---------- Supplied material

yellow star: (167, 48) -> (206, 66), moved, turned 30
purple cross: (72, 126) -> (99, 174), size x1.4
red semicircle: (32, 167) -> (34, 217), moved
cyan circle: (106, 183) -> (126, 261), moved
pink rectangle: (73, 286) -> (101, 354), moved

--------------------

» What to work on
From the data above, work out how many lines hold "moved". Answer with the number alone.

» Response below
4